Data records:
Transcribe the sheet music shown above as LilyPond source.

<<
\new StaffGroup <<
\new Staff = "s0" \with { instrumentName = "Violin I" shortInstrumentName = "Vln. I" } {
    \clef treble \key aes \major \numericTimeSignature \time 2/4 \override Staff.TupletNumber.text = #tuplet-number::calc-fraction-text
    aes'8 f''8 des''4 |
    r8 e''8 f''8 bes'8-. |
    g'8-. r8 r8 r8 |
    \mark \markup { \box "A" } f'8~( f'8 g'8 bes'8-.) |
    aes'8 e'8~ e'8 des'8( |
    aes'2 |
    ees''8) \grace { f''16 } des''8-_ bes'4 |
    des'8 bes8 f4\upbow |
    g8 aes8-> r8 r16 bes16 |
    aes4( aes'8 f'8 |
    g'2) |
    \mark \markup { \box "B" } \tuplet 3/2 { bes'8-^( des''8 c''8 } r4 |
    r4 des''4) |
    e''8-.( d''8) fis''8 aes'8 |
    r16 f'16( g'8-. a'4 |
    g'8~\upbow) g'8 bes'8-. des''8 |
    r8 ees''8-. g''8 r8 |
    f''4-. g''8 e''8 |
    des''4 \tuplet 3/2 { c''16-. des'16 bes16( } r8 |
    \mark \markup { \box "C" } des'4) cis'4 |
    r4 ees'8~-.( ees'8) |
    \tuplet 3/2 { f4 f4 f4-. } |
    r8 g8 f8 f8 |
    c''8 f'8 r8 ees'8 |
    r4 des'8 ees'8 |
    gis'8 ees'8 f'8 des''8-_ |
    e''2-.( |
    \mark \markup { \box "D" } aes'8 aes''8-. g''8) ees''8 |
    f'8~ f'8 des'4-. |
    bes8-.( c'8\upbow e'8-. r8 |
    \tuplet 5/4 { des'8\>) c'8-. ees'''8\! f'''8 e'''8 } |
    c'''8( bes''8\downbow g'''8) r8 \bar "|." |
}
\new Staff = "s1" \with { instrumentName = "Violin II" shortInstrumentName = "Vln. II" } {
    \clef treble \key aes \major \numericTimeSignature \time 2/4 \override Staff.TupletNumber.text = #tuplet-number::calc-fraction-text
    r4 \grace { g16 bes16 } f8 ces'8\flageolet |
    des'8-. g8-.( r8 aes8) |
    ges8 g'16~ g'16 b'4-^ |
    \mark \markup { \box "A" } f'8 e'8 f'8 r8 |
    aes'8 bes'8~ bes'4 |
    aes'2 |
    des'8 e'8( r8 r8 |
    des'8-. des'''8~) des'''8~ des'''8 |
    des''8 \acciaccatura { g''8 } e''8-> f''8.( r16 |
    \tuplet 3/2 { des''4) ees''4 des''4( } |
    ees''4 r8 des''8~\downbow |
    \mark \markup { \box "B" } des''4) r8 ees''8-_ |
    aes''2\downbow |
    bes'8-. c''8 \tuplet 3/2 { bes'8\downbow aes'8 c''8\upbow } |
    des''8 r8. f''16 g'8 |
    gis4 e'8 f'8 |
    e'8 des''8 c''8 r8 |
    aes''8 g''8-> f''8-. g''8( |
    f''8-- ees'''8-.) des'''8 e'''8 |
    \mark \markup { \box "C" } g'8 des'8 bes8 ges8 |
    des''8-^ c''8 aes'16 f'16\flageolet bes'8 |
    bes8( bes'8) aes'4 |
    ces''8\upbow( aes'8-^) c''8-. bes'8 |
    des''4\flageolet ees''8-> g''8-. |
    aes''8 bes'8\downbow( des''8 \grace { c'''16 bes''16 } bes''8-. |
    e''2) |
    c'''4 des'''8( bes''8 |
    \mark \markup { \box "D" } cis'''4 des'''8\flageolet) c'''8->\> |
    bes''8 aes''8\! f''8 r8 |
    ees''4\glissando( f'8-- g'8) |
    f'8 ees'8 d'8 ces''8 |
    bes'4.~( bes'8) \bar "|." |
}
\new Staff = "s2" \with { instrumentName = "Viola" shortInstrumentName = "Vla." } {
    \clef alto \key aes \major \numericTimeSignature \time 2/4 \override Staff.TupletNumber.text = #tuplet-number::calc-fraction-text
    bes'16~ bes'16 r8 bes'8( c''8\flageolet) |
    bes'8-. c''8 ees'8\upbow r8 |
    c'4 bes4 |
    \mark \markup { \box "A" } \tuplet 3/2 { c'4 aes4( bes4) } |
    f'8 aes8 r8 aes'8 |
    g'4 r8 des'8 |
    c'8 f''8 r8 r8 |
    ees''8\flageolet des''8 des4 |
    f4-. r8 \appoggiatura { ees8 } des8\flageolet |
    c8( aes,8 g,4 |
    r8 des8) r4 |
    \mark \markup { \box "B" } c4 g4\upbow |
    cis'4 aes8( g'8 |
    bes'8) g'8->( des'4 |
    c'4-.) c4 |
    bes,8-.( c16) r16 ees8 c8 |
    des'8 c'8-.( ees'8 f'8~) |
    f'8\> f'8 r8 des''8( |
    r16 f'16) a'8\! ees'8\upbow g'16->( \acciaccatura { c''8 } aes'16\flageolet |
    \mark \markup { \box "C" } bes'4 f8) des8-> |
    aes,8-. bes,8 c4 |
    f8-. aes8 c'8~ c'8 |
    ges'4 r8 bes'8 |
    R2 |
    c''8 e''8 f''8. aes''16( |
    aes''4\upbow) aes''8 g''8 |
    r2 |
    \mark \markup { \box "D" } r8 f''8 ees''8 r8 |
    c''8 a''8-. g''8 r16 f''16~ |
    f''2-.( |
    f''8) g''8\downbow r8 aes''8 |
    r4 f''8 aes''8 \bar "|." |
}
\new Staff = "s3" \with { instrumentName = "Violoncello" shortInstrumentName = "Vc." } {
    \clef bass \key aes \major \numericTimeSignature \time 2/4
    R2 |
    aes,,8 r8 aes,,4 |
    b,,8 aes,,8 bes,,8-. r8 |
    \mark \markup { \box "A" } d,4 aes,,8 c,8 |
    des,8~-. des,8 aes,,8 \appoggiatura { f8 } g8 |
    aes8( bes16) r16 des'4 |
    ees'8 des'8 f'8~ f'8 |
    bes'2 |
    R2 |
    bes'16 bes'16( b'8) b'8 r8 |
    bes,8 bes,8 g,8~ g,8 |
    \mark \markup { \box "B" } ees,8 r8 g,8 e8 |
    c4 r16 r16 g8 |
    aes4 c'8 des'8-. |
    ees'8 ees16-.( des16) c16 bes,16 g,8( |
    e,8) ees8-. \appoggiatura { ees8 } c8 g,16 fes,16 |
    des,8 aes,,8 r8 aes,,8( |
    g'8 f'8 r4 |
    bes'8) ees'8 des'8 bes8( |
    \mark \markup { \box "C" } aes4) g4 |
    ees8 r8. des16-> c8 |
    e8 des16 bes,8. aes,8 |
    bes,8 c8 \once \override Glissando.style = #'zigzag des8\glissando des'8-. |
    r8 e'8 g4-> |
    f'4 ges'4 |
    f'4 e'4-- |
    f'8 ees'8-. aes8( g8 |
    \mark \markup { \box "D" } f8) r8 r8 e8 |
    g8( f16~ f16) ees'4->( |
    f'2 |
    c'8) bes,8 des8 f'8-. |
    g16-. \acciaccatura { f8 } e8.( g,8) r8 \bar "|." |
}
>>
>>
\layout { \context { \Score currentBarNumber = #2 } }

## Requirement
Give the number of lines in the listing above that contain the string "grace". Case counts.

## Answer to the task
3